### SUPPLIED RECORDS
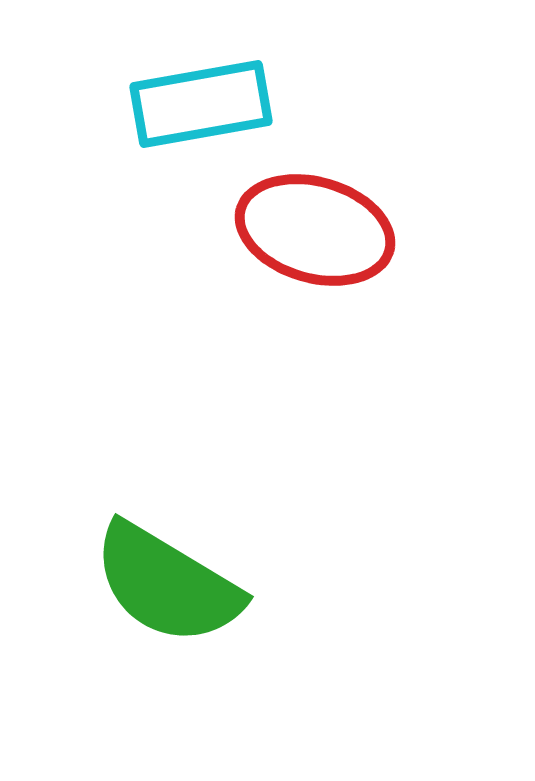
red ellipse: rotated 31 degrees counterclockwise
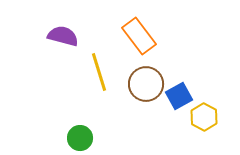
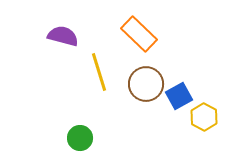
orange rectangle: moved 2 px up; rotated 9 degrees counterclockwise
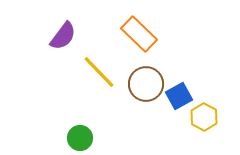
purple semicircle: rotated 112 degrees clockwise
yellow line: rotated 27 degrees counterclockwise
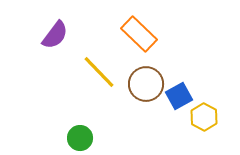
purple semicircle: moved 8 px left, 1 px up
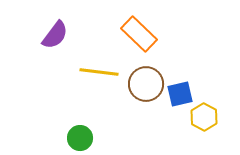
yellow line: rotated 39 degrees counterclockwise
blue square: moved 1 px right, 2 px up; rotated 16 degrees clockwise
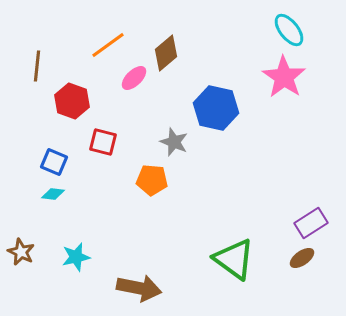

### PROBLEM STATEMENT
Rewrite every line of the entries, replacing each occurrence of "counterclockwise" with "anticlockwise" and leaving all other text unchanged. Omit the pictures from your answer.

### OUTPUT
red ellipse: rotated 31 degrees anticlockwise
orange rectangle: moved 2 px up; rotated 9 degrees anticlockwise
purple semicircle: rotated 112 degrees clockwise
yellow line: rotated 27 degrees anticlockwise
purple semicircle: moved 8 px left, 1 px up
yellow line: rotated 39 degrees anticlockwise
blue square: moved 1 px right, 2 px up; rotated 16 degrees clockwise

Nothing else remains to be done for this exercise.